══ Given records

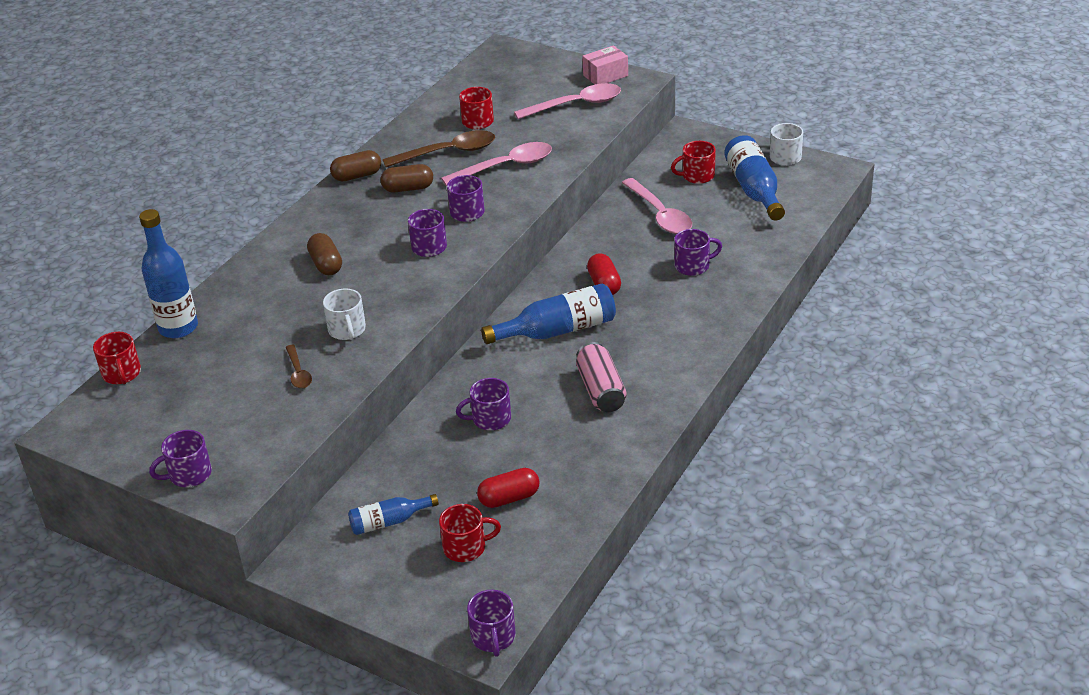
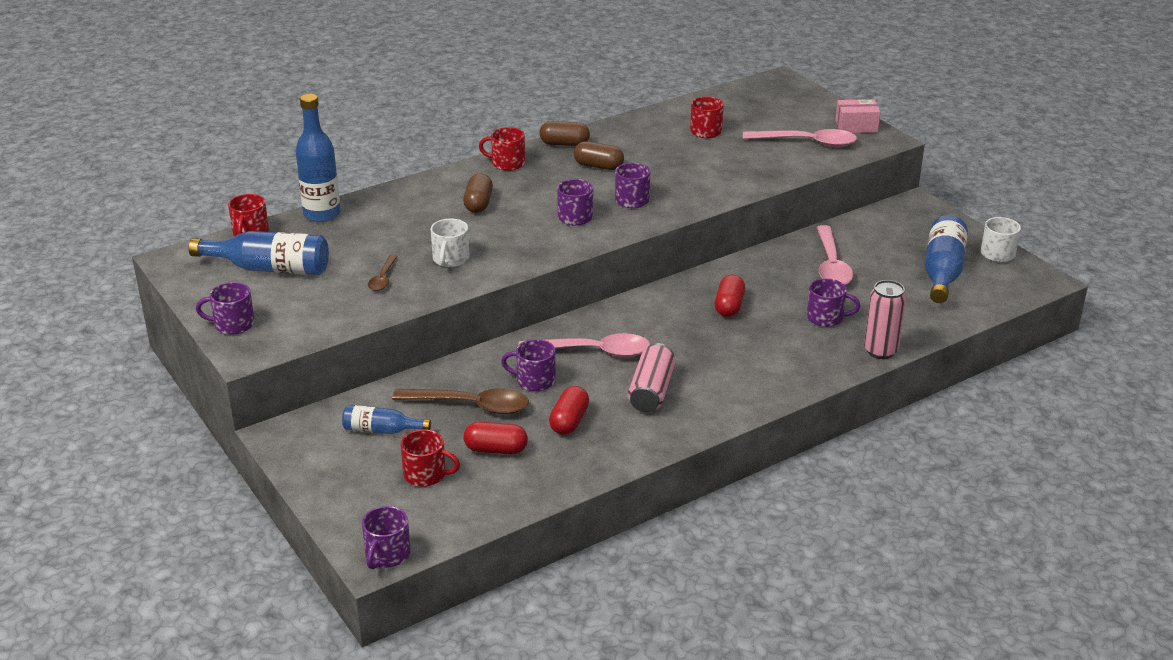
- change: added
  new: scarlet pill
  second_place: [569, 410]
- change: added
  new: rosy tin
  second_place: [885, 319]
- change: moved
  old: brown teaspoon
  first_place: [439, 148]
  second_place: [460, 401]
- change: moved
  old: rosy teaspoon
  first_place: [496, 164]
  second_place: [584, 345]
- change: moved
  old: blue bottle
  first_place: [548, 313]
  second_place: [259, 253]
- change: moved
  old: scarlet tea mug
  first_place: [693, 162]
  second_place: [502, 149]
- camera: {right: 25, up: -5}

════

__Your task__.
Word-for-word copy, no pictures: write out the entries above in full.

__Answer to this exercise__.
- change: added
  new: scarlet pill
  second_place: [569, 410]
- change: added
  new: rosy tin
  second_place: [885, 319]
- change: moved
  old: brown teaspoon
  first_place: [439, 148]
  second_place: [460, 401]
- change: moved
  old: rosy teaspoon
  first_place: [496, 164]
  second_place: [584, 345]
- change: moved
  old: blue bottle
  first_place: [548, 313]
  second_place: [259, 253]
- change: moved
  old: scarlet tea mug
  first_place: [693, 162]
  second_place: [502, 149]
- camera: {right: 25, up: -5}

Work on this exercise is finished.